◆ **What you will do**: Return the records exactly as they appear below, omitting the pictures.

◆ **Information shown**:

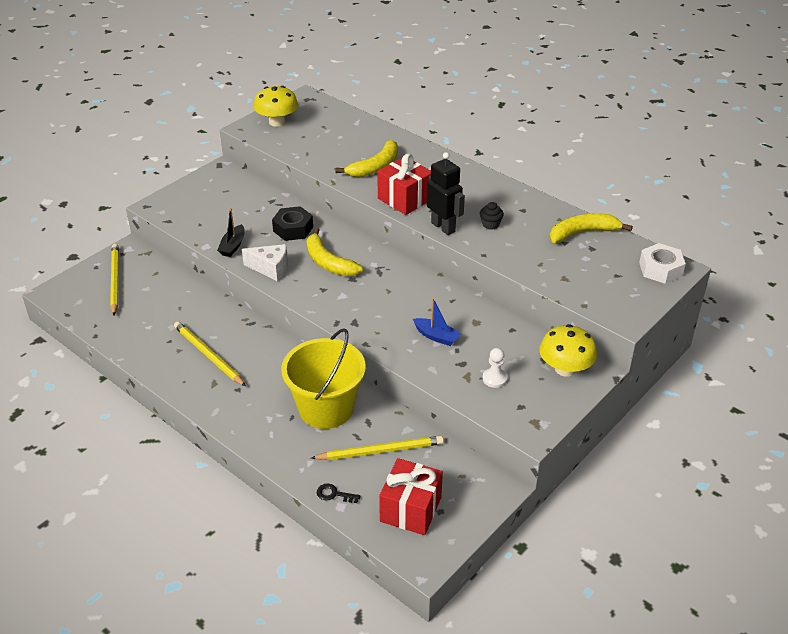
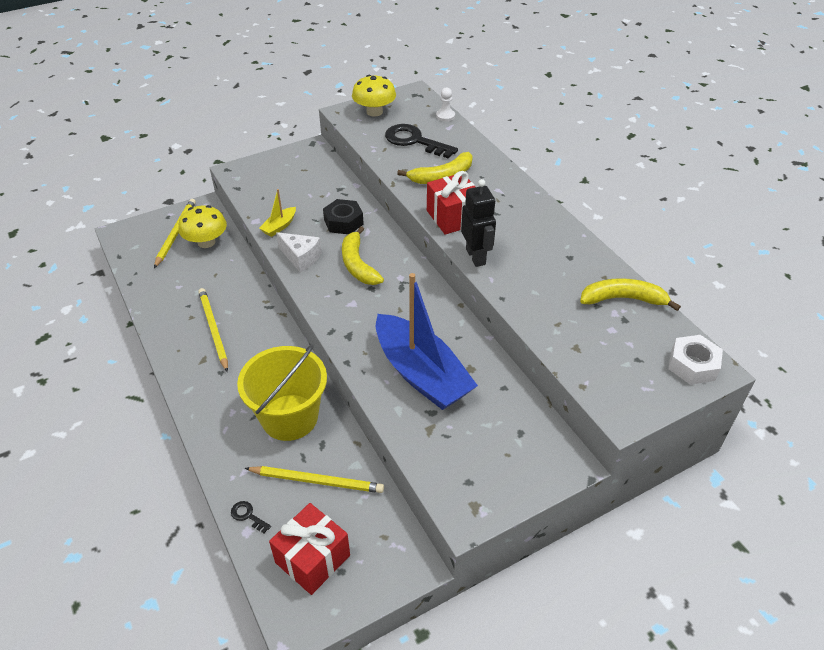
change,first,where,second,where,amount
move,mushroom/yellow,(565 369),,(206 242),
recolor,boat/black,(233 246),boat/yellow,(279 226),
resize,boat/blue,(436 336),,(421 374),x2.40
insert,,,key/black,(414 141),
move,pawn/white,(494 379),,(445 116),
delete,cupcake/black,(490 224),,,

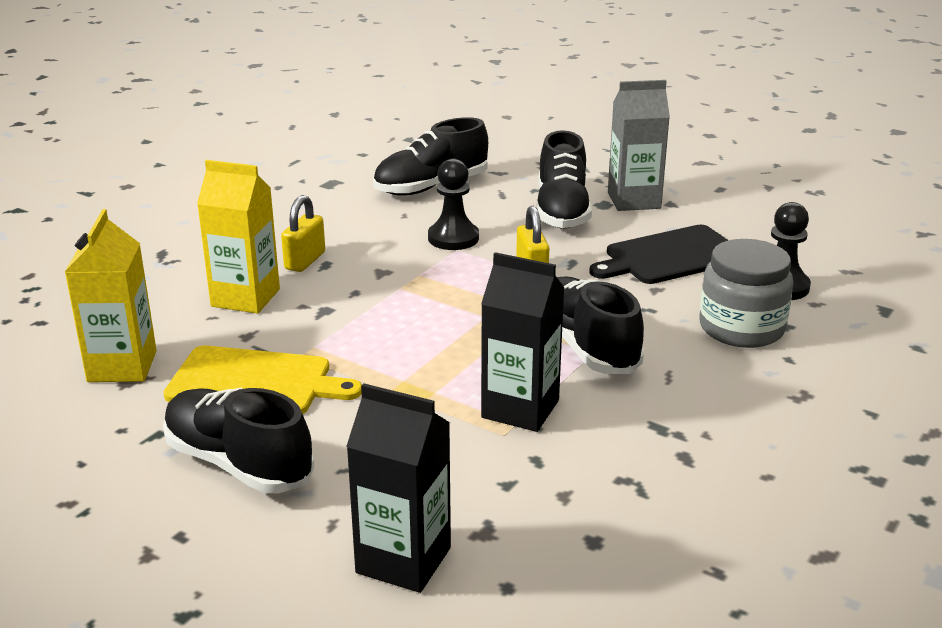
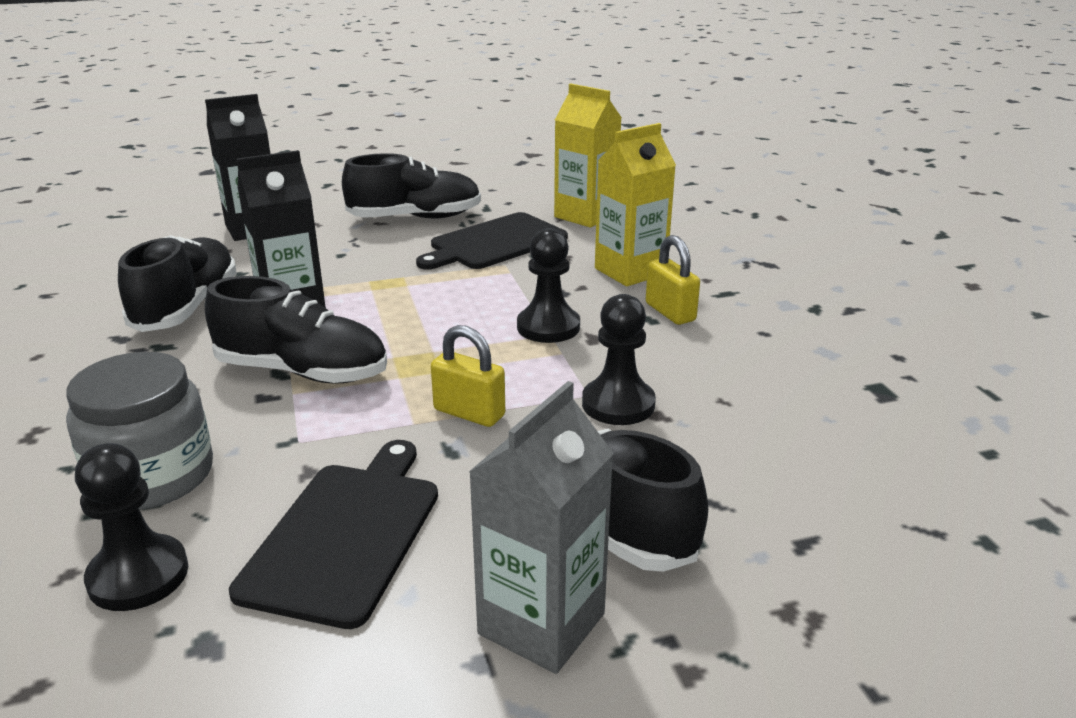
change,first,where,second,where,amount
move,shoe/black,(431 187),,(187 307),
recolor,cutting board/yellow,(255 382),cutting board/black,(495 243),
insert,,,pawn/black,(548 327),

◆ **Result of this task**:
change,first,where,second,where,amount
move,mushroom/yellow,(565 369),,(206 242),
recolor,boat/black,(233 246),boat/yellow,(279 226),
resize,boat/blue,(436 336),,(421 374),x2.40
insert,,,key/black,(414 141),
move,pawn/white,(494 379),,(445 116),
delete,cupcake/black,(490 224),,,

change,first,where,second,where,amount
move,shoe/black,(431 187),,(187 307),
recolor,cutting board/yellow,(255 382),cutting board/black,(495 243),
insert,,,pawn/black,(548 327),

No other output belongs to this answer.